* Task material
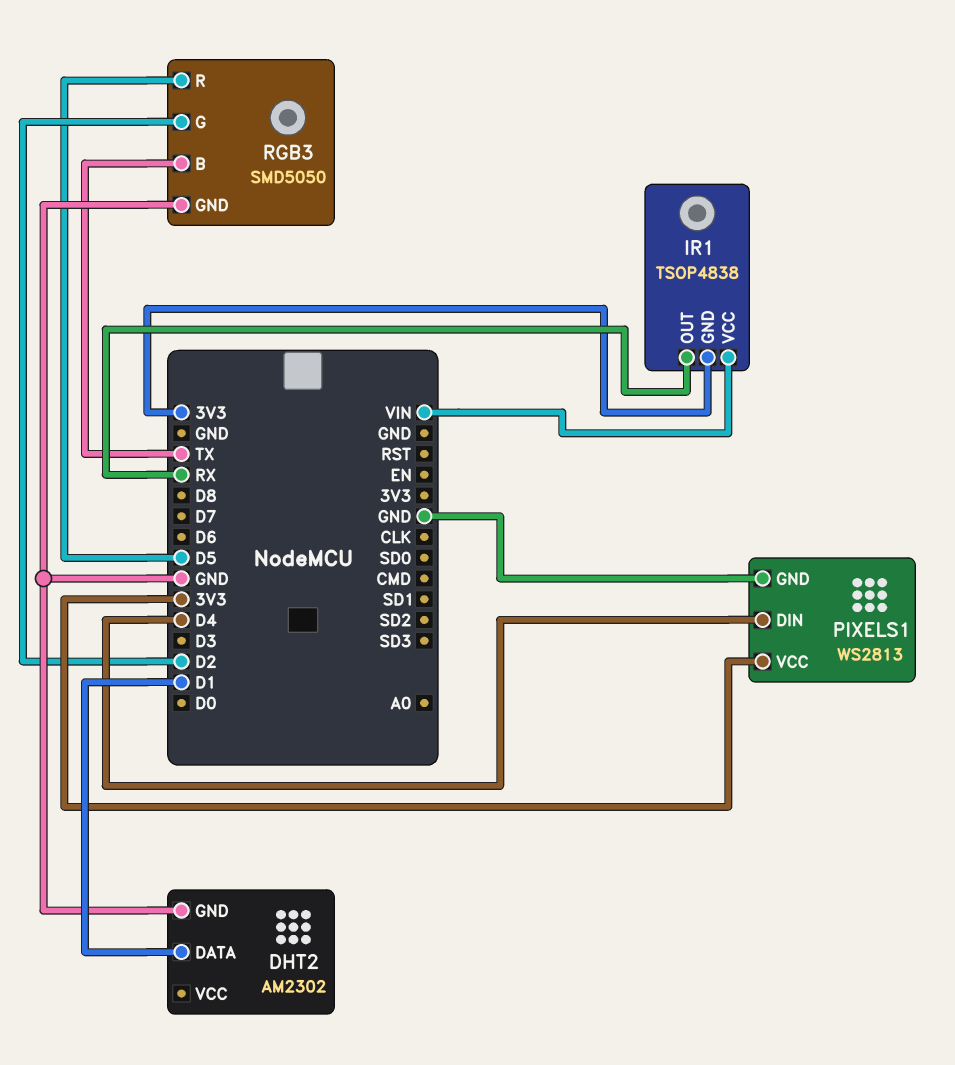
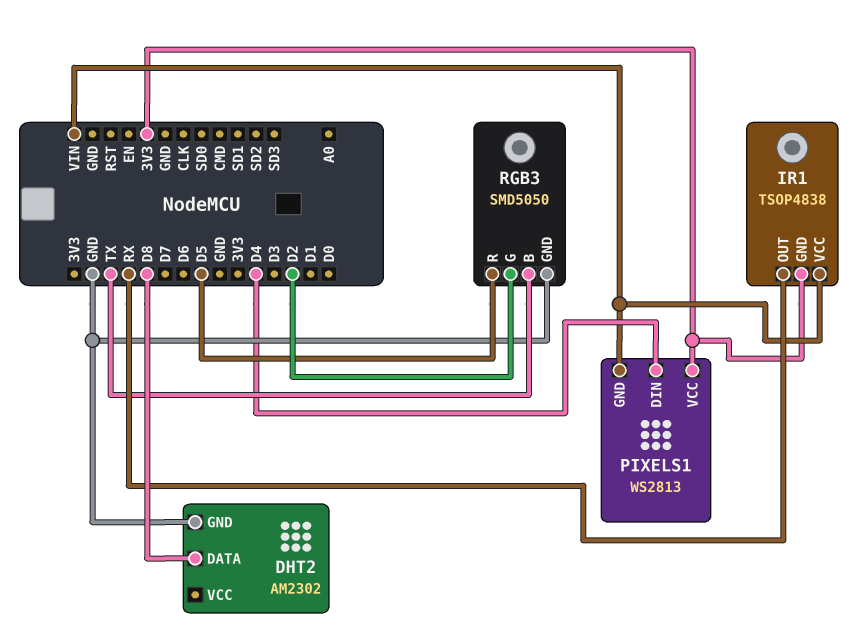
DHT2 pin DATA: D1 -> D8
PIXELS1 pin GND: GND -> VIN

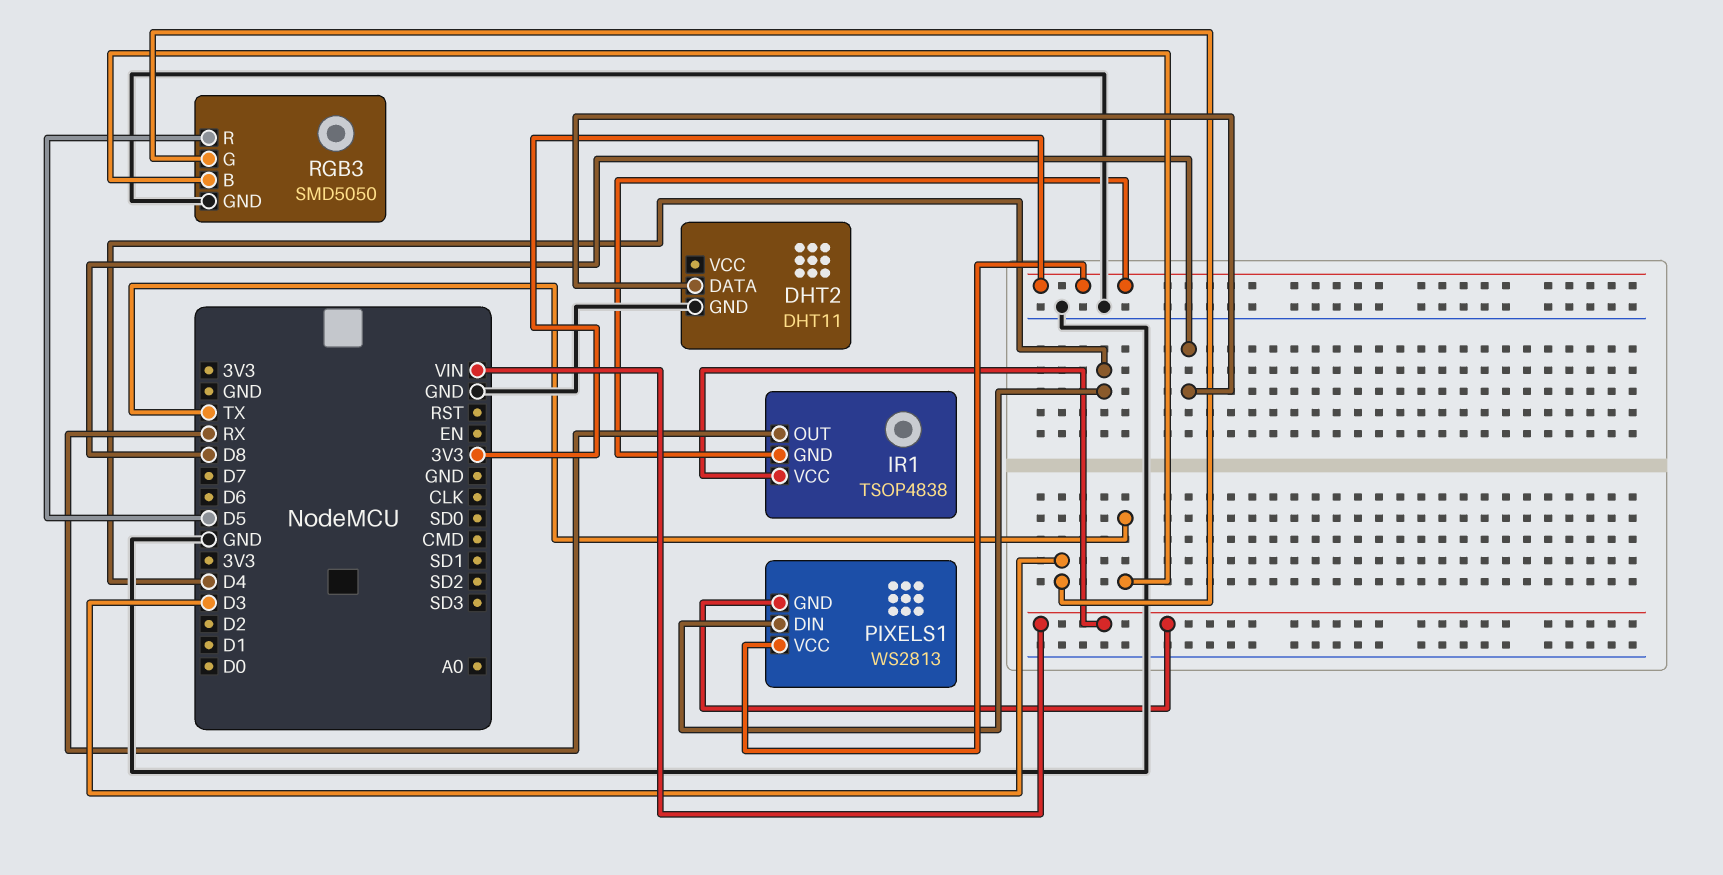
DHT2: AM2302 -> DHT11
RGB3 pin G: D2 -> D3

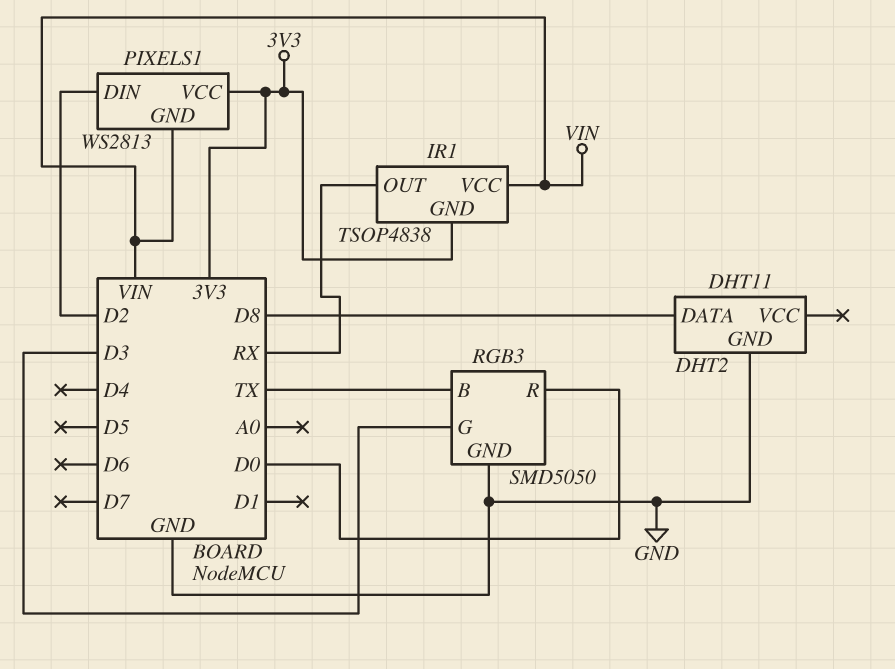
PIXELS1 pin DIN: D4 -> D2
RGB3 pin R: D5 -> D0

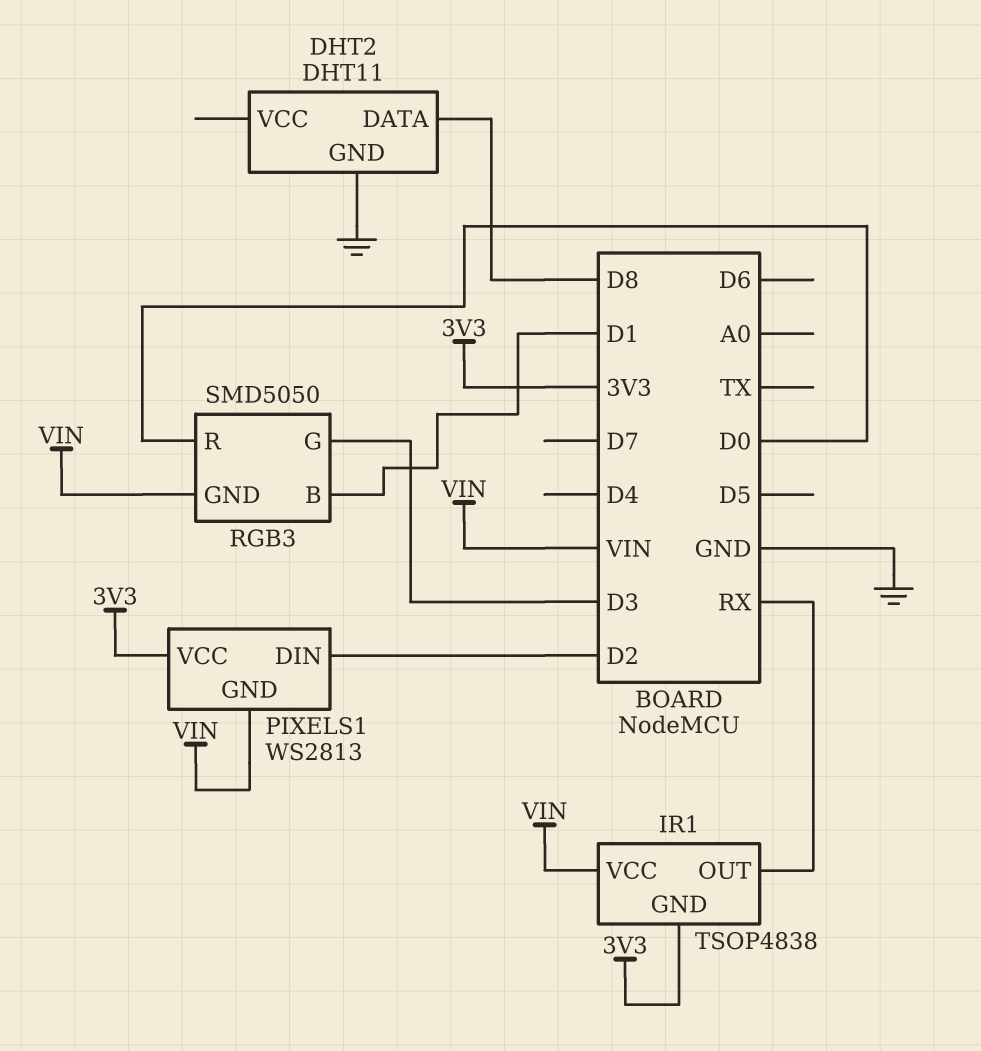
RGB3 pin B: TX -> D1
RGB3 pin GND: GND -> VIN

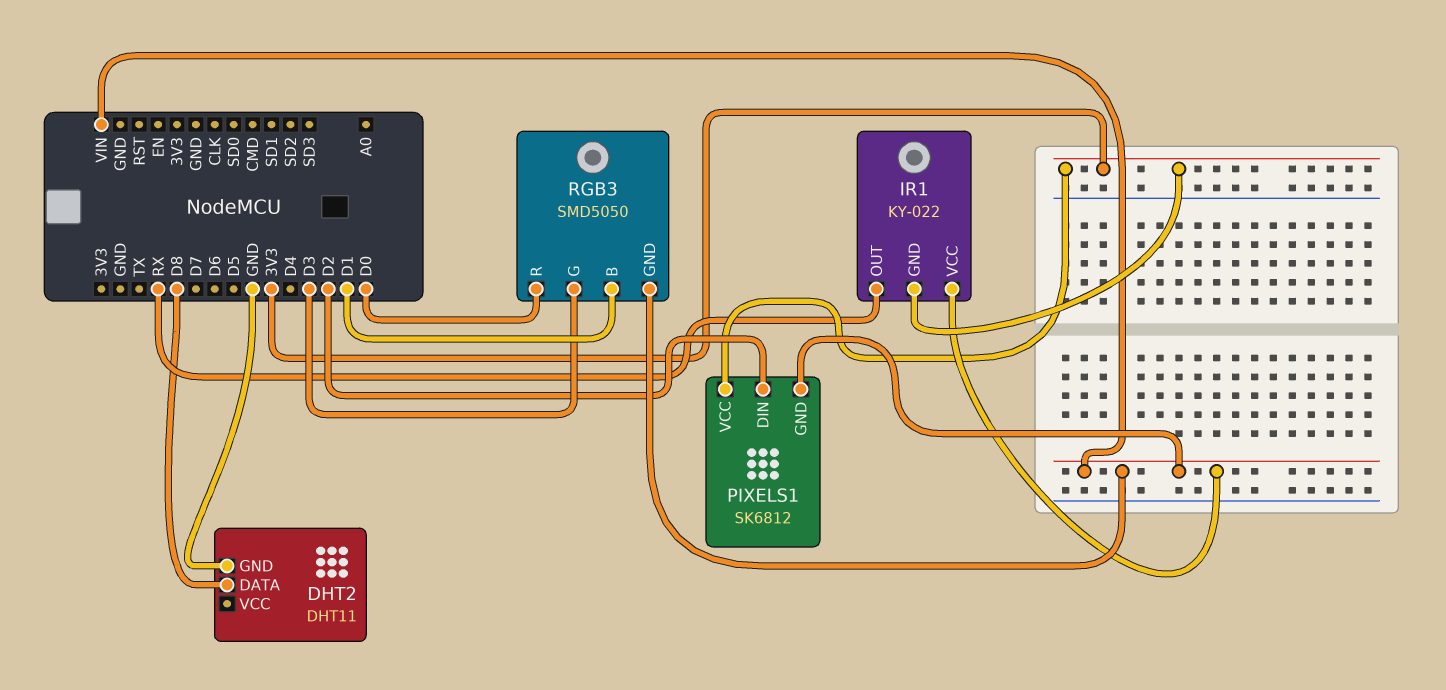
IR1: TSOP4838 -> KY-022
PIXELS1: WS2813 -> SK6812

* Work order
Reproduce every line above as written, skipping pictures.

* Answer for this exercise
DHT2 pin DATA: D1 -> D8
PIXELS1 pin GND: GND -> VIN

DHT2: AM2302 -> DHT11
RGB3 pin G: D2 -> D3

PIXELS1 pin DIN: D4 -> D2
RGB3 pin R: D5 -> D0

RGB3 pin B: TX -> D1
RGB3 pin GND: GND -> VIN

IR1: TSOP4838 -> KY-022
PIXELS1: WS2813 -> SK6812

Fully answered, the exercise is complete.